──────── Entries
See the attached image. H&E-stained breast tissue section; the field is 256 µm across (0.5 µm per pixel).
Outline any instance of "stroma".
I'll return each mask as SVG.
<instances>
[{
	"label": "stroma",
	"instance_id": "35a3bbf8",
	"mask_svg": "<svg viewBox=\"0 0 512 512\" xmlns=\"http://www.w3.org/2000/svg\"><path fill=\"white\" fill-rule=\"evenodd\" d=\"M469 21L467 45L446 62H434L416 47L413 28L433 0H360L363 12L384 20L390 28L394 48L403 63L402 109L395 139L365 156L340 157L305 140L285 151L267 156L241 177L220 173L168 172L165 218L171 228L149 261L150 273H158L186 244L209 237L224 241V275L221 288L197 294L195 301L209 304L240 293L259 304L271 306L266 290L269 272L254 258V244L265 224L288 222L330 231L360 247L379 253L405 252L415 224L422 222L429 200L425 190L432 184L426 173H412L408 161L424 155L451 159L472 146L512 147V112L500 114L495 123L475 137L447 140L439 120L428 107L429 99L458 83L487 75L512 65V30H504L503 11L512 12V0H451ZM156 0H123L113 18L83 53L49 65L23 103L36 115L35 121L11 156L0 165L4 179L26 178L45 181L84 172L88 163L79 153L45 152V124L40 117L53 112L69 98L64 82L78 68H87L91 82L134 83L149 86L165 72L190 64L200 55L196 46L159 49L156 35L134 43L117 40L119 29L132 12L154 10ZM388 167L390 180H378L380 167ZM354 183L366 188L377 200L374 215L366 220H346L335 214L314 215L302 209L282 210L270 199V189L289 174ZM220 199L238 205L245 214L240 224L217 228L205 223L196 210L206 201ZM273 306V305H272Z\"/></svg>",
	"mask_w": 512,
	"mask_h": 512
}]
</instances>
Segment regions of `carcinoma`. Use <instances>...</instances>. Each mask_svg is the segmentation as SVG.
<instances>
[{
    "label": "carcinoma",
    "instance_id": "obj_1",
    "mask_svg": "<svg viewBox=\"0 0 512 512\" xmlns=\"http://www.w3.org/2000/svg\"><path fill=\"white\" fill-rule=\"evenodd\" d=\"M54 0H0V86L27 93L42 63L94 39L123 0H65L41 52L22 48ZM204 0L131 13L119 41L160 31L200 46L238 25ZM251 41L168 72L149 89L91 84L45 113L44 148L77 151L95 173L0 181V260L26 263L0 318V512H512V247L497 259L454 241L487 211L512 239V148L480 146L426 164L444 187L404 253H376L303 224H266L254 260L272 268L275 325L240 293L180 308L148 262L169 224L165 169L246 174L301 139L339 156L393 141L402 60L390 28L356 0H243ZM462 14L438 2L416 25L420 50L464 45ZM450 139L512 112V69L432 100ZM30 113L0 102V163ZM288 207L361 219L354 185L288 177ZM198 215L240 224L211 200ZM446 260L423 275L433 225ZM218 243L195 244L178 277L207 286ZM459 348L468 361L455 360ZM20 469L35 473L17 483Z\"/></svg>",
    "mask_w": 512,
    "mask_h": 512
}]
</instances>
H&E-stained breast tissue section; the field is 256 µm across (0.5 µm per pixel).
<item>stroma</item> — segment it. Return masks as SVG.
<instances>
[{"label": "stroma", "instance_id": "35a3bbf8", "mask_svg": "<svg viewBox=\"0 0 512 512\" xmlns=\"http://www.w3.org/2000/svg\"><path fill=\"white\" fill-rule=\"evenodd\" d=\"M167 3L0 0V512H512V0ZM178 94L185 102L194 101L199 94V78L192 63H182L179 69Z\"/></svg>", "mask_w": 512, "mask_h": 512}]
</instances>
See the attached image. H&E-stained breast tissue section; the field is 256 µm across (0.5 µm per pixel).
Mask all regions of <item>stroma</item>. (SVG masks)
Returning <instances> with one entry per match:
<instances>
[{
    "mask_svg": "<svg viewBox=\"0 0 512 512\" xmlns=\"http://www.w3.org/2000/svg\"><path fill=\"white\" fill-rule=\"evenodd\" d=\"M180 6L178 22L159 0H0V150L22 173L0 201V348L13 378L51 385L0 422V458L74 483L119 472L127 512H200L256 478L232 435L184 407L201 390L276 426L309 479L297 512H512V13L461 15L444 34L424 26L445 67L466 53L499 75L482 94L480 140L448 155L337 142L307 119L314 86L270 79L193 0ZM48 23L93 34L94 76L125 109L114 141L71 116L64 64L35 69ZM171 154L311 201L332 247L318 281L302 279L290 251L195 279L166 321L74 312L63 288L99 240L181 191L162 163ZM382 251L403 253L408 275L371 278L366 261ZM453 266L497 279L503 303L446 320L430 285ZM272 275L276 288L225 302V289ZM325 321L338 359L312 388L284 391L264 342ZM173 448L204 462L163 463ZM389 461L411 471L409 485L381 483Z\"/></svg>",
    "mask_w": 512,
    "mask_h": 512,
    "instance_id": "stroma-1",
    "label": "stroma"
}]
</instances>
────────────────
Set exercise:
Repeat the entries above exactly, leaving nothing out.

Exercise output:
See the attached image. H&E-stained breast tissue section; the field is 256 µm across (0.5 µm per pixel).
Outline any instance of "stroma".
I'll return each mask as SVG.
<instances>
[{
	"label": "stroma",
	"instance_id": "35a3bbf8",
	"mask_svg": "<svg viewBox=\"0 0 512 512\" xmlns=\"http://www.w3.org/2000/svg\"><path fill=\"white\" fill-rule=\"evenodd\" d=\"M469 21L467 45L446 62H434L416 47L413 28L433 0H360L363 12L384 20L390 28L394 48L403 63L402 109L395 139L365 156L340 157L305 140L285 151L267 156L241 177L220 173L168 172L165 218L171 228L149 261L150 273H158L186 244L209 237L224 241V275L221 288L197 294L195 301L209 304L240 293L259 304L271 306L266 290L269 272L254 258V244L265 224L288 222L330 231L360 247L379 253L405 252L415 224L422 222L429 200L425 190L432 184L426 173H412L408 161L424 155L451 159L472 146L512 147V112L500 114L495 123L475 137L447 140L439 120L428 107L429 99L458 83L487 75L512 65V30H504L503 11L512 12V0H451ZM156 0H123L113 18L83 53L49 65L23 103L36 115L35 121L11 156L0 165L4 179L26 178L45 181L84 172L88 163L79 153L45 152V124L40 117L53 112L69 98L64 82L78 68H87L91 82L134 83L149 86L165 72L190 64L200 55L196 46L159 49L156 35L134 43L117 40L119 29L132 12L154 10ZM388 167L390 180H378L380 167ZM354 183L366 188L377 200L374 215L366 220H346L335 214L314 215L302 209L282 210L270 199V189L289 174ZM220 199L238 205L245 214L240 224L217 228L205 223L196 210L206 201ZM273 306V305H272Z\"/></svg>",
	"mask_w": 512,
	"mask_h": 512
}]
</instances>
Segment regions of `carcinoma`. Use <instances>...</instances>. Each mask_svg is the segmentation as SVG.
<instances>
[{
    "label": "carcinoma",
    "instance_id": "obj_1",
    "mask_svg": "<svg viewBox=\"0 0 512 512\" xmlns=\"http://www.w3.org/2000/svg\"><path fill=\"white\" fill-rule=\"evenodd\" d=\"M54 0H0V86L27 93L42 63L94 39L123 0H65L41 52L22 48ZM204 0L131 13L119 41L160 31L200 46L238 25ZM251 41L168 72L149 89L91 84L45 113L44 148L77 151L95 173L0 181V260L26 263L0 318V512H512V247L497 259L454 241L487 211L512 239V148L480 146L426 164L444 187L404 253H376L303 224H266L254 260L272 268L275 325L240 293L180 308L148 262L169 224L165 169L246 174L301 139L339 156L393 141L402 60L390 28L356 0H243ZM462 14L438 2L416 25L420 50L464 45ZM450 139L512 112V69L432 100ZM30 113L0 102V163ZM288 207L361 219L354 185L288 177ZM198 215L240 224L211 200ZM446 260L423 275L433 225ZM218 243L195 244L178 277L207 286ZM459 348L468 361L455 360ZM20 469L35 473L17 483Z\"/></svg>",
    "mask_w": 512,
    "mask_h": 512
}]
</instances>
H&E-stained breast tissue section; the field is 256 µm across (0.5 µm per pixel).
<item>stroma</item> — segment it. Return masks as SVG.
<instances>
[{"label": "stroma", "instance_id": "35a3bbf8", "mask_svg": "<svg viewBox=\"0 0 512 512\" xmlns=\"http://www.w3.org/2000/svg\"><path fill=\"white\" fill-rule=\"evenodd\" d=\"M167 3L0 0V512H512V0ZM178 94L185 102L194 101L199 94V78L192 63H182L179 69Z\"/></svg>", "mask_w": 512, "mask_h": 512}]
</instances>
See the attached image. H&E-stained breast tissue section; the field is 256 µm across (0.5 µm per pixel).
Mask all regions of <item>stroma</item>. (SVG masks)
Returning <instances> with one entry per match:
<instances>
[{
    "mask_svg": "<svg viewBox=\"0 0 512 512\" xmlns=\"http://www.w3.org/2000/svg\"><path fill=\"white\" fill-rule=\"evenodd\" d=\"M180 6L178 22L159 0H0V150L22 173L0 201V348L13 378L51 385L0 422V458L74 483L119 472L127 512H200L256 478L232 435L184 407L201 390L276 426L309 479L297 512H512V13L461 15L444 34L424 26L445 67L466 53L499 75L482 94L480 140L448 155L337 142L307 119L314 86L270 79L193 0ZM48 23L93 34L94 76L125 109L114 141L71 116L64 64L35 69ZM171 154L311 201L332 247L318 281L302 279L290 251L195 279L166 321L74 312L63 288L99 240L181 191L162 163ZM382 251L403 253L408 275L371 278L366 261ZM453 266L497 279L503 303L446 320L430 285ZM272 275L276 288L225 302V289ZM325 321L338 359L312 388L284 391L264 342ZM173 448L204 462L163 463ZM389 461L411 471L409 485L381 483Z\"/></svg>",
    "mask_w": 512,
    "mask_h": 512,
    "instance_id": "stroma-1",
    "label": "stroma"
}]
</instances>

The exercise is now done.